> [How to complete this task]: Take the data below and copy exactly the lines starting at the one with "R219: 3.3k (U202/PF0, VA)" and finishing at the one with "U208 pin GND: GND -> VBUS", both included.

> [Information given]:
--- --- ---

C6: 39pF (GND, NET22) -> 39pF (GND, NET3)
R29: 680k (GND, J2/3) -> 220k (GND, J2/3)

--- --- ---

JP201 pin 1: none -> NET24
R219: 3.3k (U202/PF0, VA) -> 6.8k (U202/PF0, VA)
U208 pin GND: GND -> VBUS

--- --- ---

> [Written answer]:
R219: 3.3k (U202/PF0, VA) -> 6.8k (U202/PF0, VA)
U208 pin GND: GND -> VBUS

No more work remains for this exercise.